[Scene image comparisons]
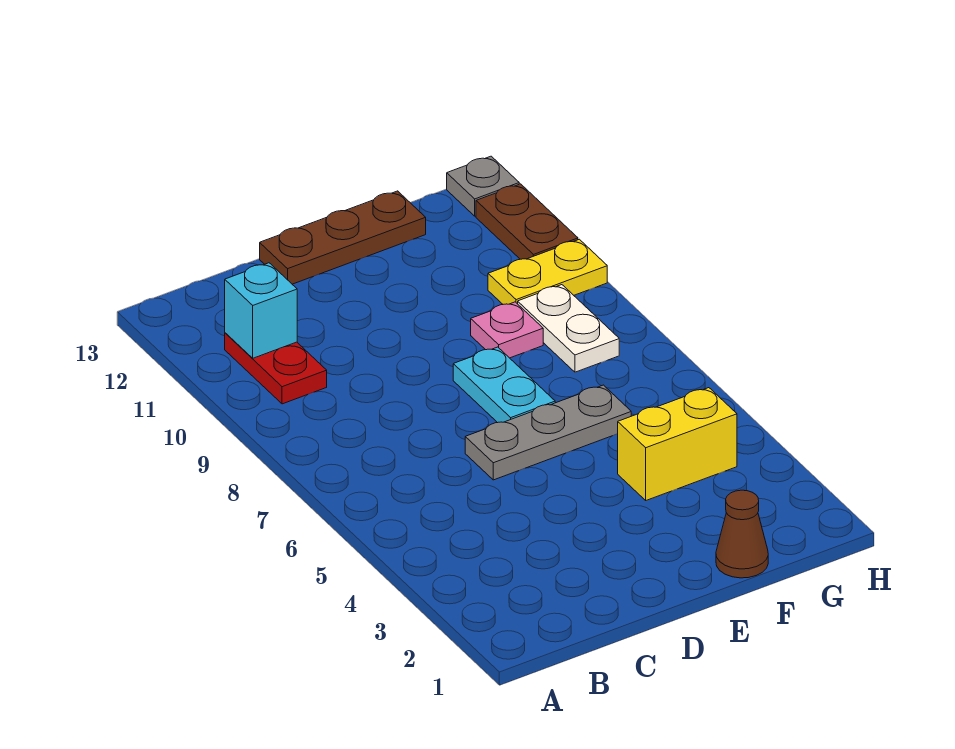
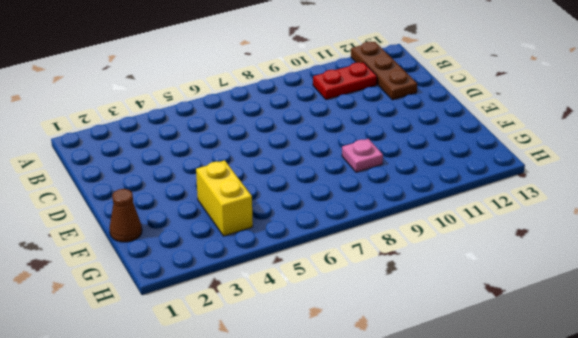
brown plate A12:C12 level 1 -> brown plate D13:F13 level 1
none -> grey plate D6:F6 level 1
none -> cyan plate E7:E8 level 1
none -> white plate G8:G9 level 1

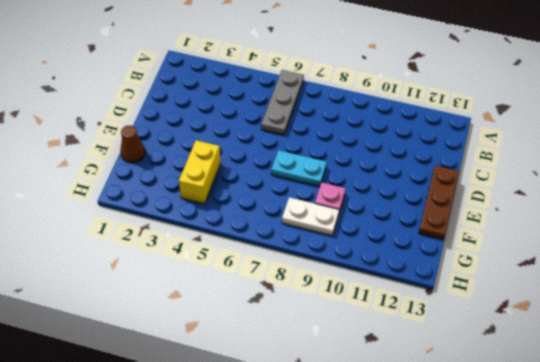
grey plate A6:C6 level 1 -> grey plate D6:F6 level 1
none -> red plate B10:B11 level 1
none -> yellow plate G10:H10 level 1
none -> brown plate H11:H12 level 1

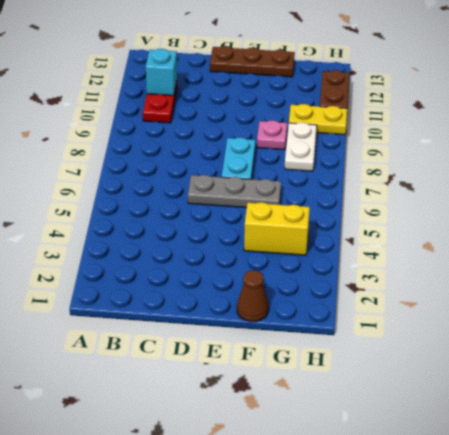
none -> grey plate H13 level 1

PROBLEM DESCRIPTION: Locate the line containing "none -> grey plate D6:F6 level 1" in the records above, then output it and every line after it through the last, excluding pictures.

WRITTEN RESPONSE:
none -> grey plate D6:F6 level 1
none -> cyan plate E7:E8 level 1
none -> white plate G8:G9 level 1

grey plate A6:C6 level 1 -> grey plate D6:F6 level 1
none -> red plate B10:B11 level 1
none -> yellow plate G10:H10 level 1
none -> brown plate H11:H12 level 1

none -> grey plate H13 level 1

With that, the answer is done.